── Supplied entries

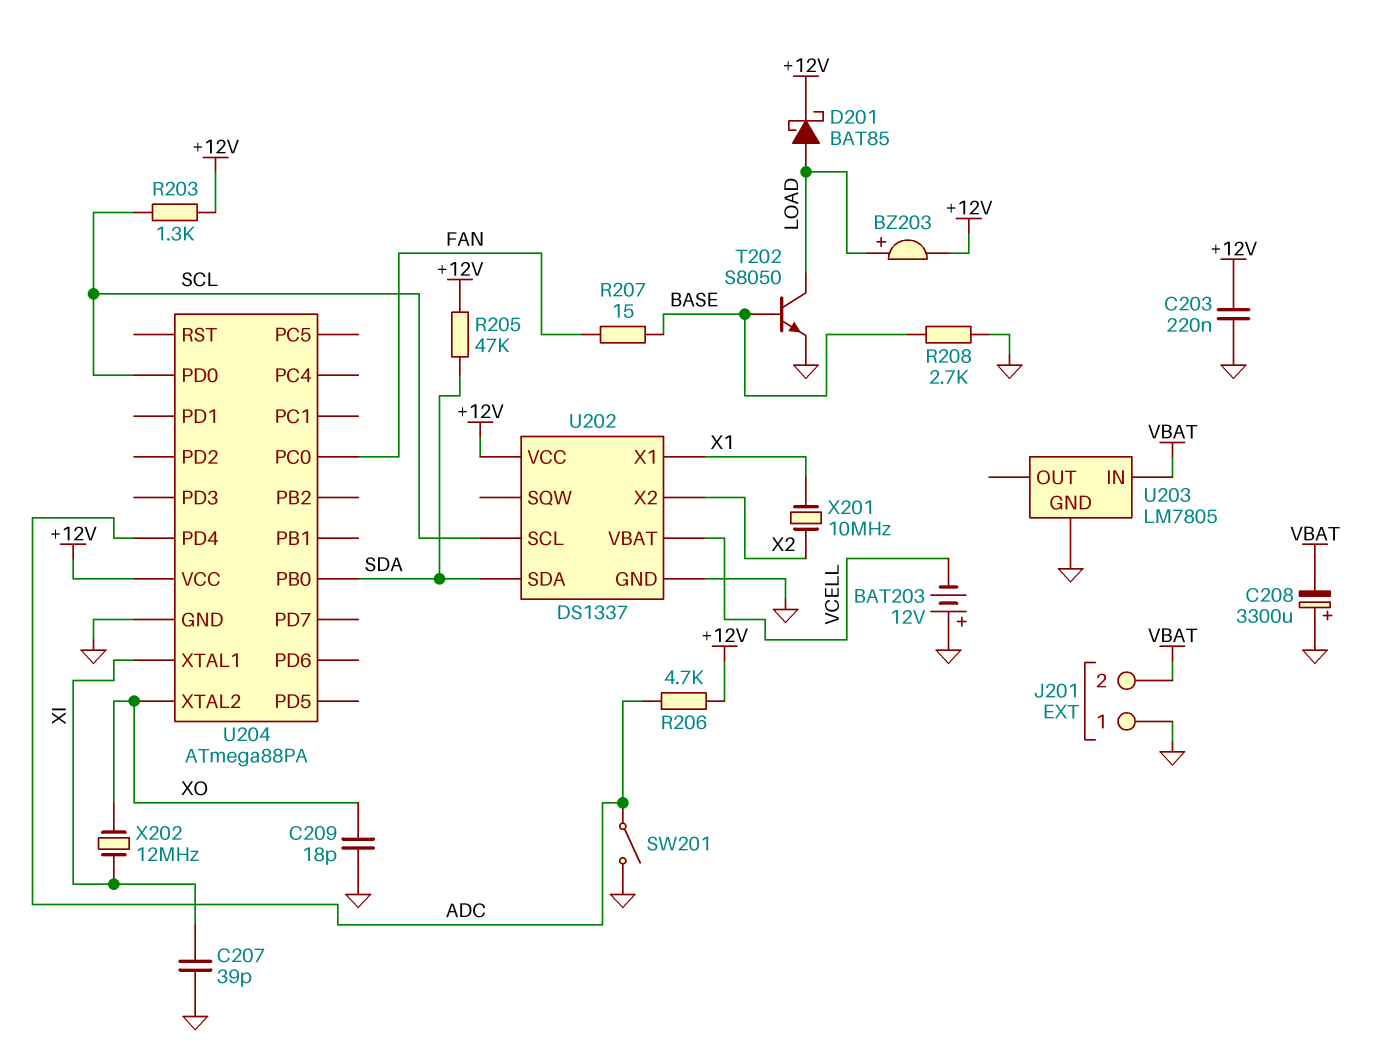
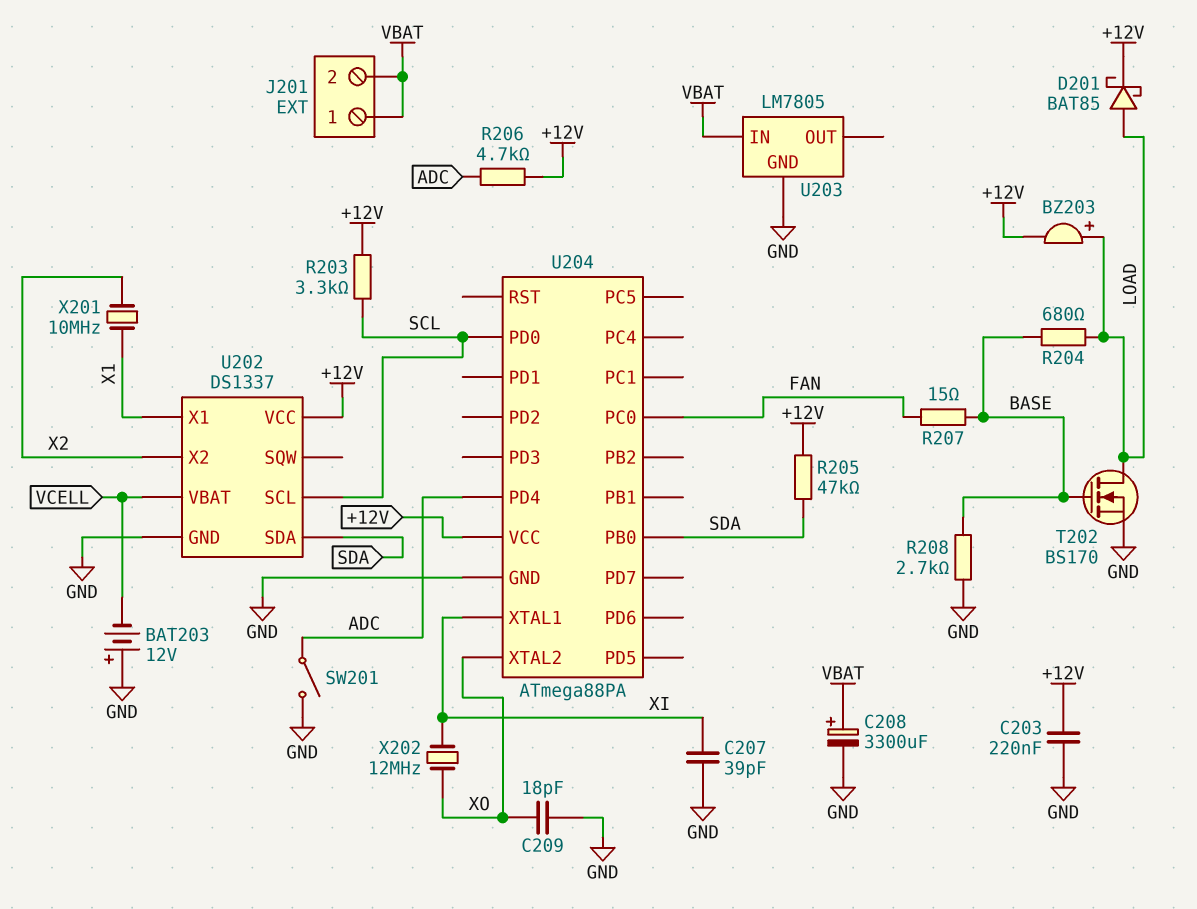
C208: 3300uF (plus GND, minus VBAT) -> 3300uF (plus VBAT, minus GND)
J201 pin 1: GND -> VBAT
R203: 1.3k (+12V, SCL) -> 3.3k (+12V, SCL)
R204: none -> 680 (BASE, LOAD)
T202: NPN S8050 (B BASE, C LOAD, E GND) -> NMOS BS170 (G BASE, D LOAD, S GND)

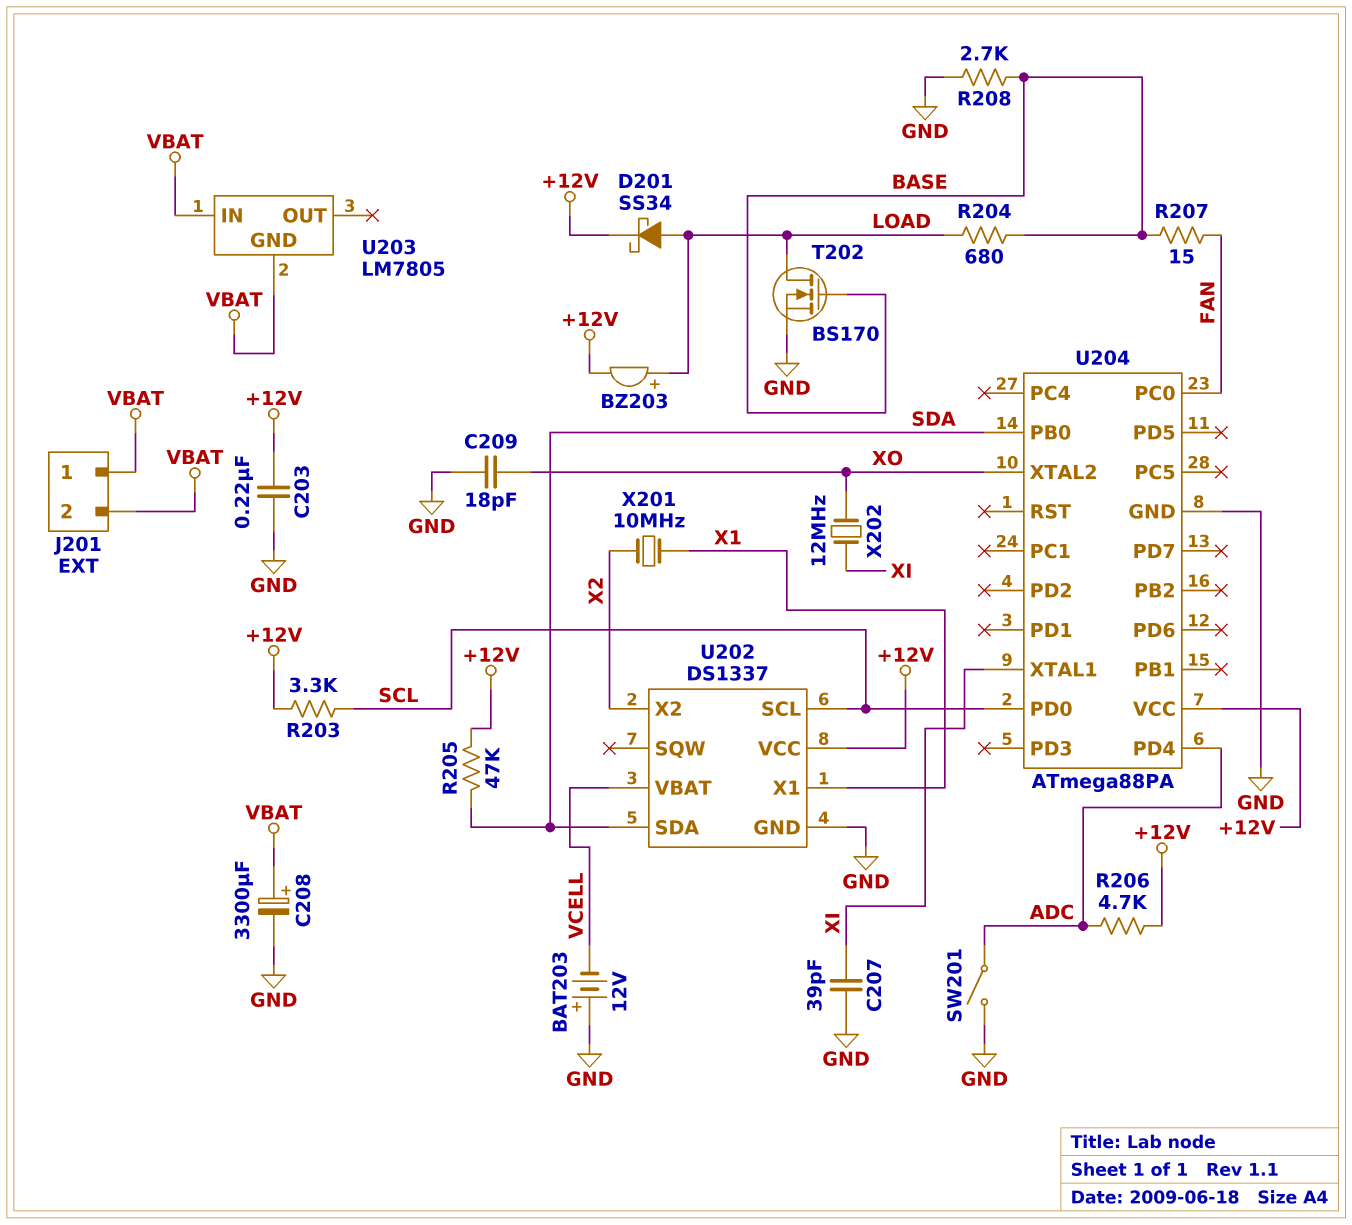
D201: schottky BAT85 (A LOAD, K +12V) -> schottky SS34 (A LOAD, K +12V)
U203 pin GND: GND -> VBAT

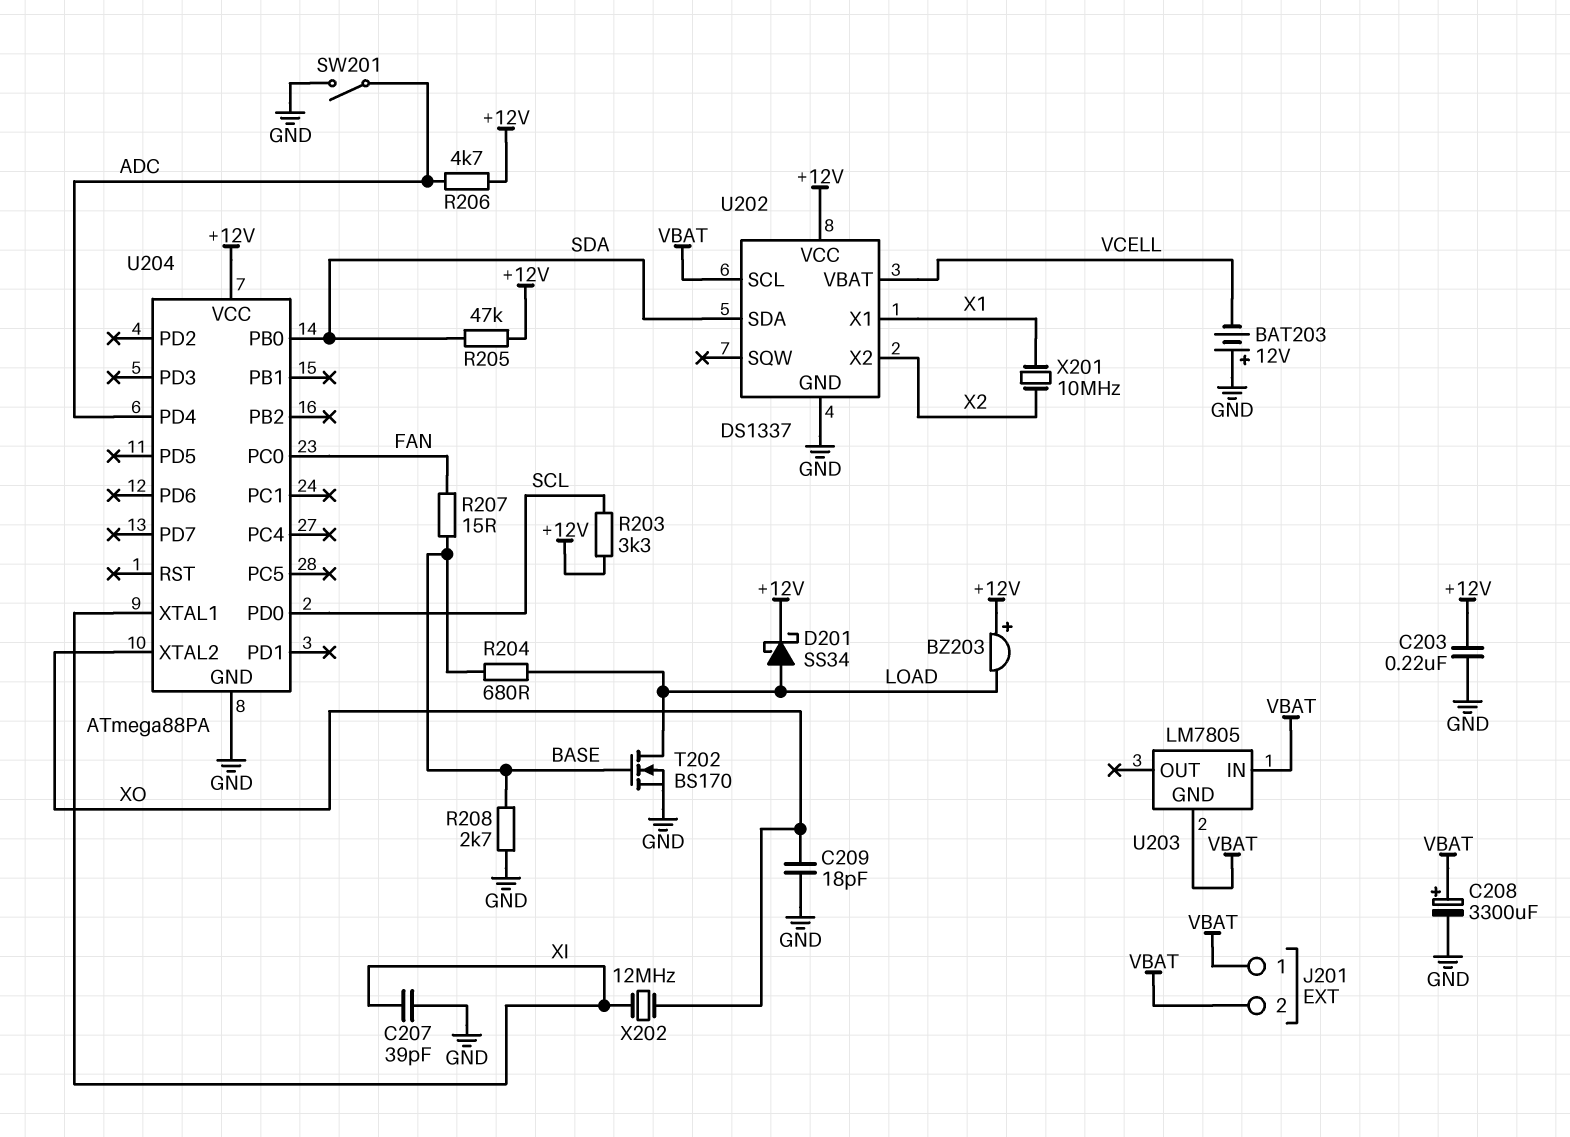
BZ203: buzzer (plus LOAD, minus +12V) -> buzzer (plus +12V, minus LOAD)
U202 pin SCL: SCL -> VBAT

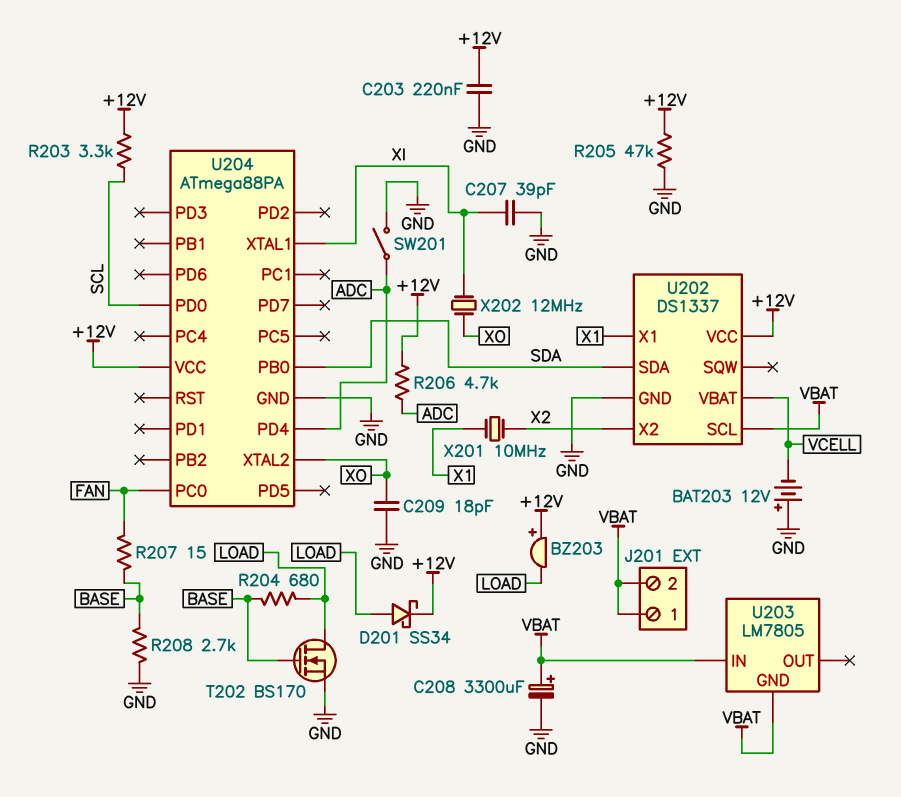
R205: 47k (+12V, SDA) -> 47k (+12V, GND)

────

Instructions to follow
Note how many lines of the material hold the word "minus", then state that number alone.

Response area
2